Copy the entries below exactly. Images do not belong in the copy.

*** Excerpted records ***

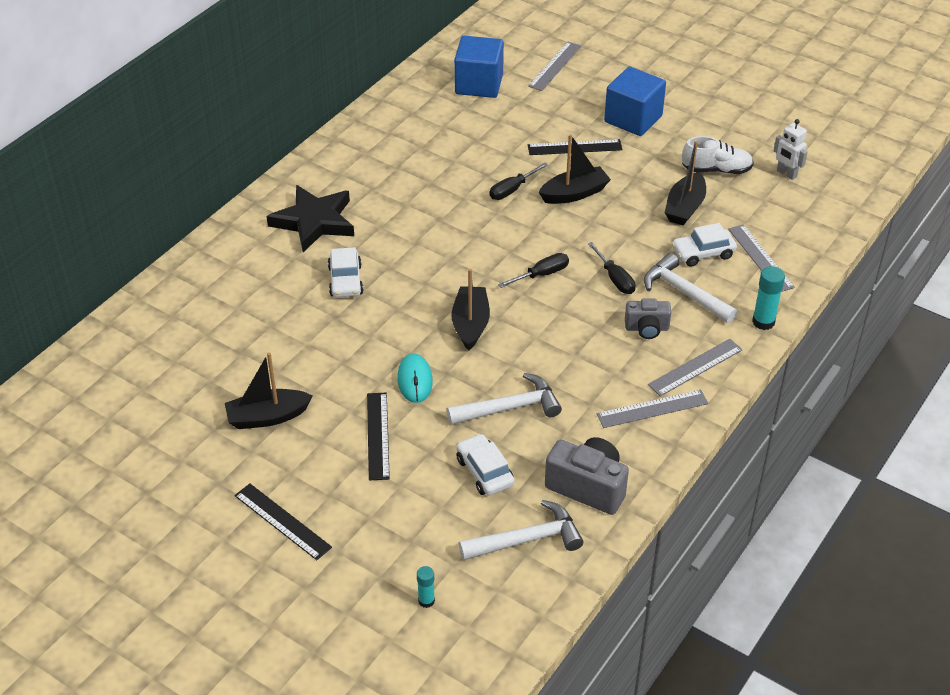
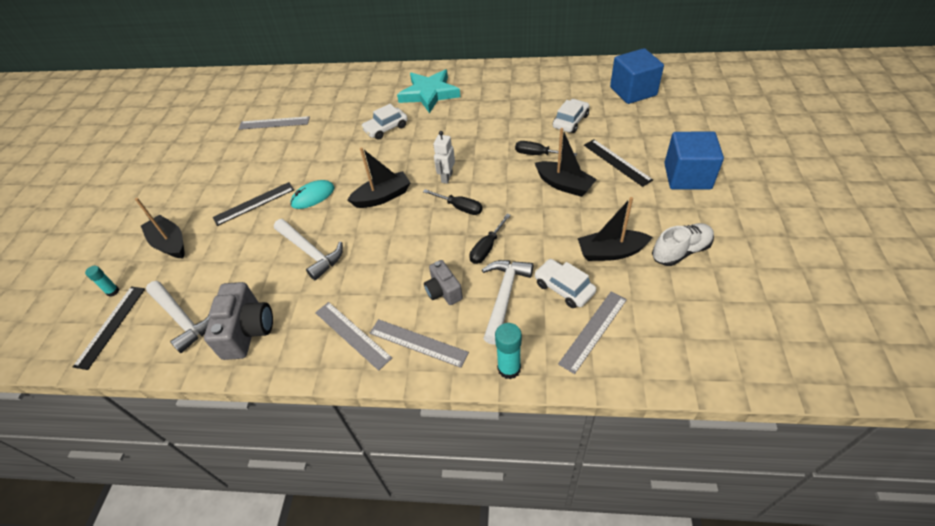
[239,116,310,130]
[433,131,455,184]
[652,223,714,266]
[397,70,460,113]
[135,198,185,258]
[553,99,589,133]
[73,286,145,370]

*** End of Excerpted records ***

Output below ▸
[239,116,310,130]
[433,131,455,184]
[652,223,714,266]
[397,70,460,113]
[135,198,185,258]
[553,99,589,133]
[73,286,145,370]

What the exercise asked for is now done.